PROBLEM TO SOLVE: An exact copy of each line below is needed, with no images in it.

Shape outline coordinates:
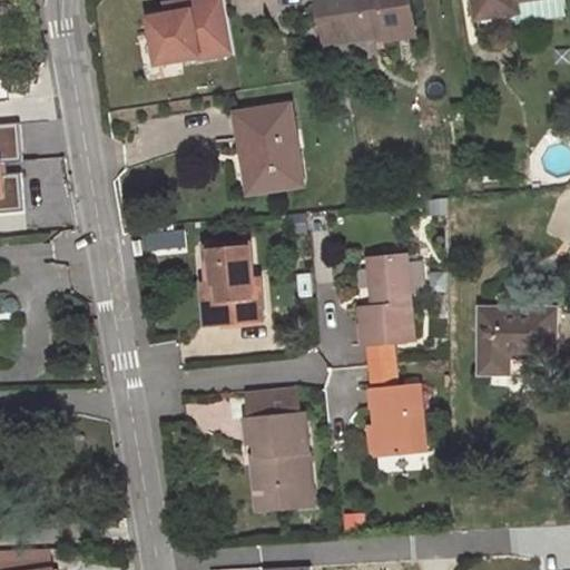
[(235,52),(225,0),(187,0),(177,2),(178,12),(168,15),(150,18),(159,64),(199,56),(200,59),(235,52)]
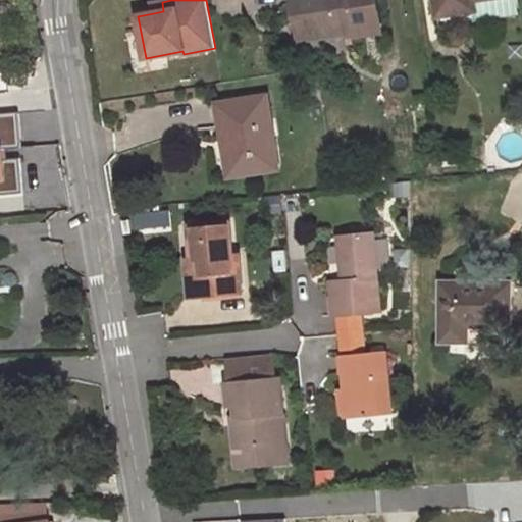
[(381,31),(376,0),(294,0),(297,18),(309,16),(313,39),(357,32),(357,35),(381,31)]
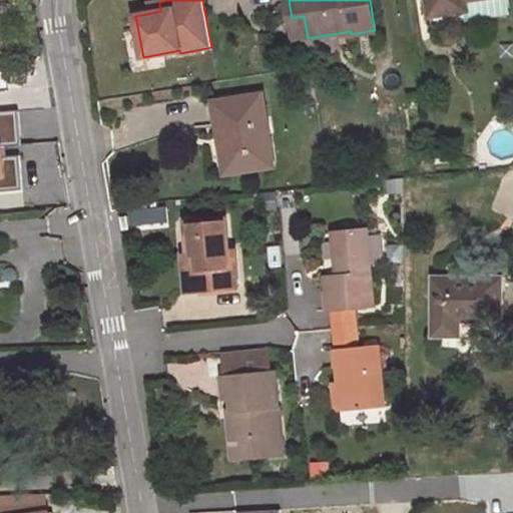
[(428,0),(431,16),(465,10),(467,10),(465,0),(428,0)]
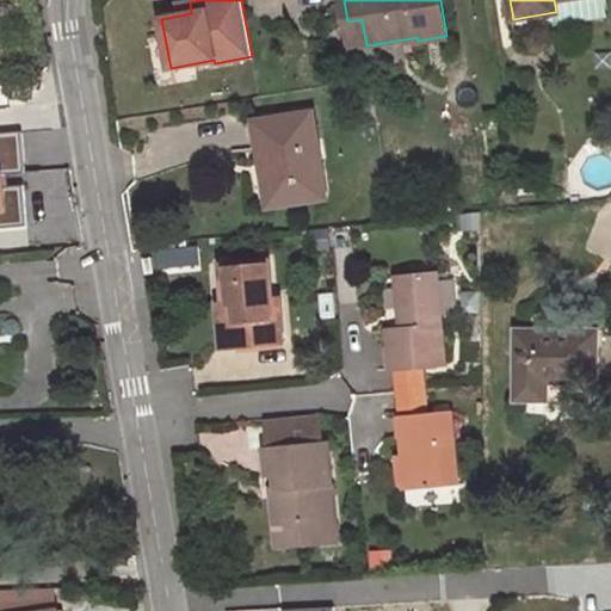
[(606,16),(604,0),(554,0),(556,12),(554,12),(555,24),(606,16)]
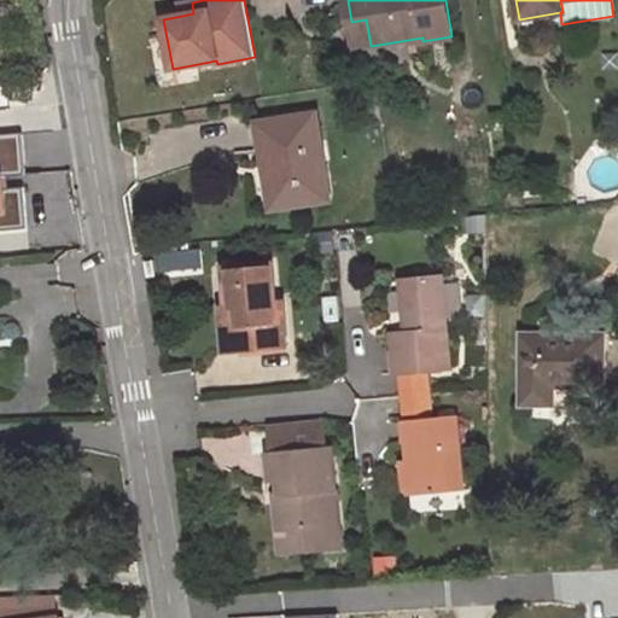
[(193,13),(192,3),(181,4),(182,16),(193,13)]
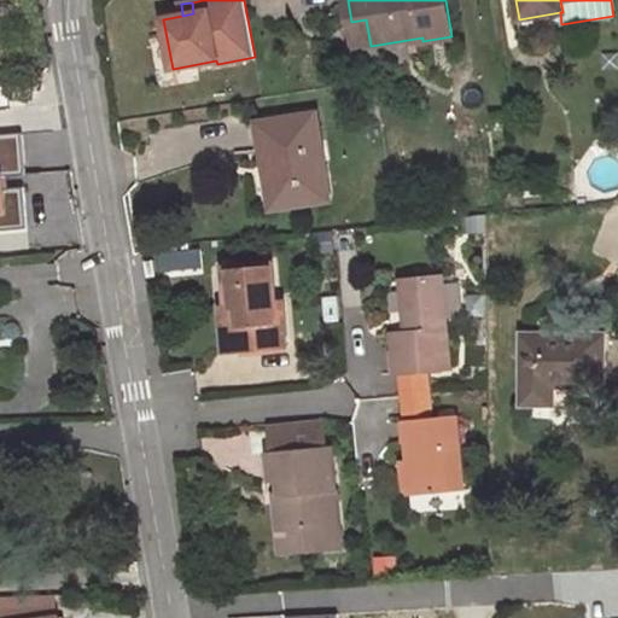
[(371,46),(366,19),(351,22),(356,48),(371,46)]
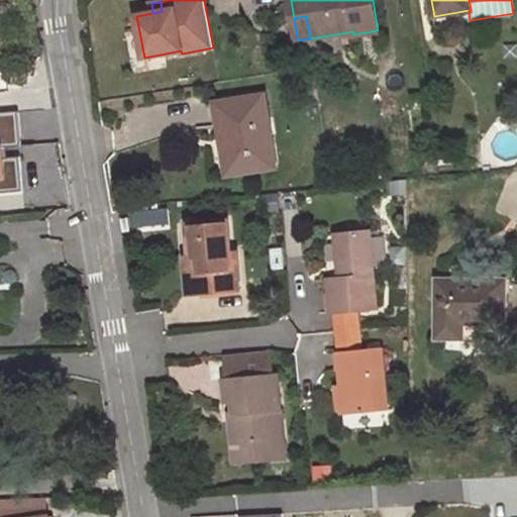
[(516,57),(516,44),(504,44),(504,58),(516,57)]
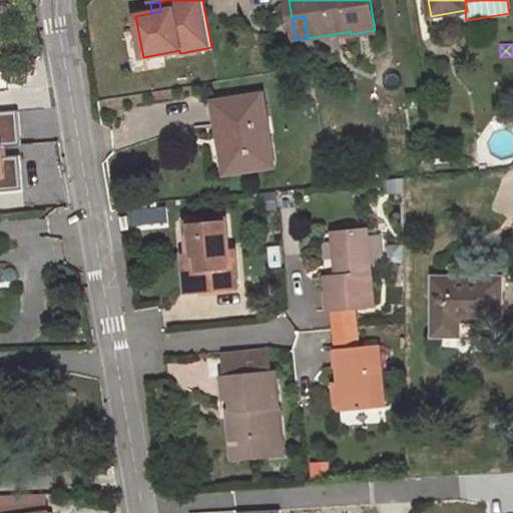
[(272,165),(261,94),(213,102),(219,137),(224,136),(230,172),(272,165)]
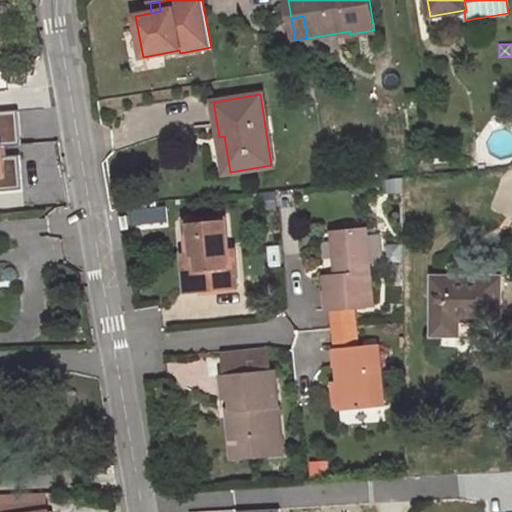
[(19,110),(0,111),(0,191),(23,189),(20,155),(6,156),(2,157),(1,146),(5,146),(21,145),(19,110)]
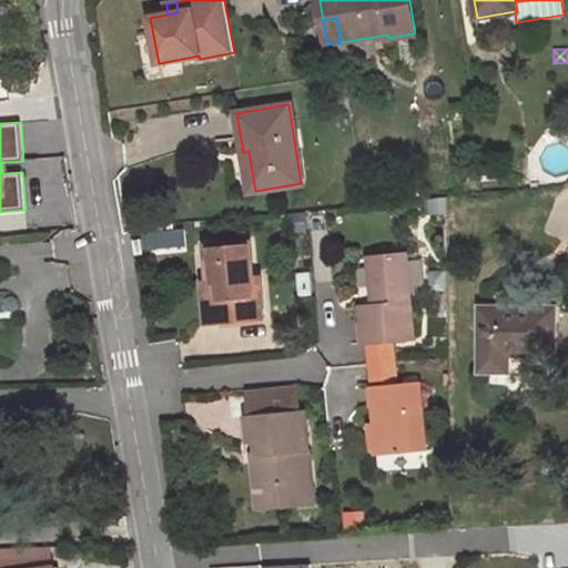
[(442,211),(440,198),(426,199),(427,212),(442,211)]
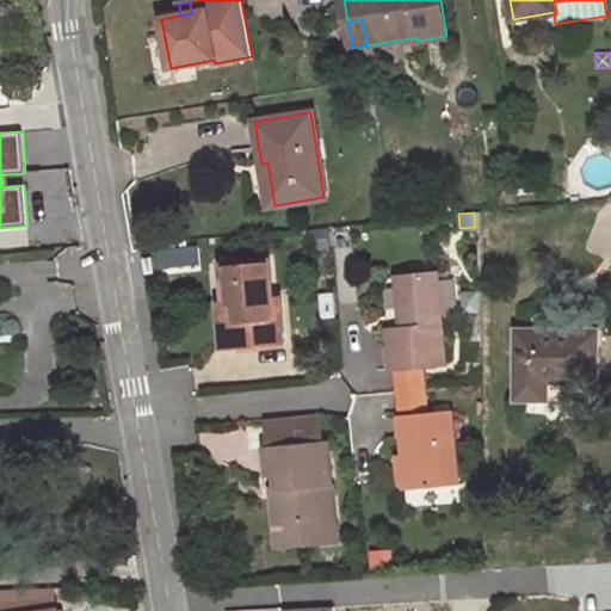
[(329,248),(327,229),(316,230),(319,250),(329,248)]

WRITTEN REPLY:
[(235,52),(225,0),(187,0),(177,2),(178,12),(168,15),(150,18),(159,64),(199,56),(200,59),(235,52)]
[(381,31),(376,0),(294,0),(297,18),(309,16),(313,39),(357,32),(357,35),(381,31)]
[(428,0),(431,16),(465,10),(467,10),(465,0),(428,0)]
[(606,16),(604,0),(554,0),(556,12),(554,12),(555,24),(606,16)]
[(193,13),(192,3),(181,4),(182,16),(193,13)]
[(371,46),(366,19),(351,22),(356,48),(371,46)]
[(516,57),(516,44),(504,44),(504,58),(516,57)]
[(272,165),(261,94),(213,102),(219,137),(224,136),(230,172),(272,165)]
[(19,110),(0,111),(0,191),(23,189),(20,155),(6,156),(2,157),(1,146),(5,146),(21,145),(19,110)]
[(442,211),(440,198),(426,199),(427,212),(442,211)]
[(329,248),(327,229),(316,230),(319,250),(329,248)]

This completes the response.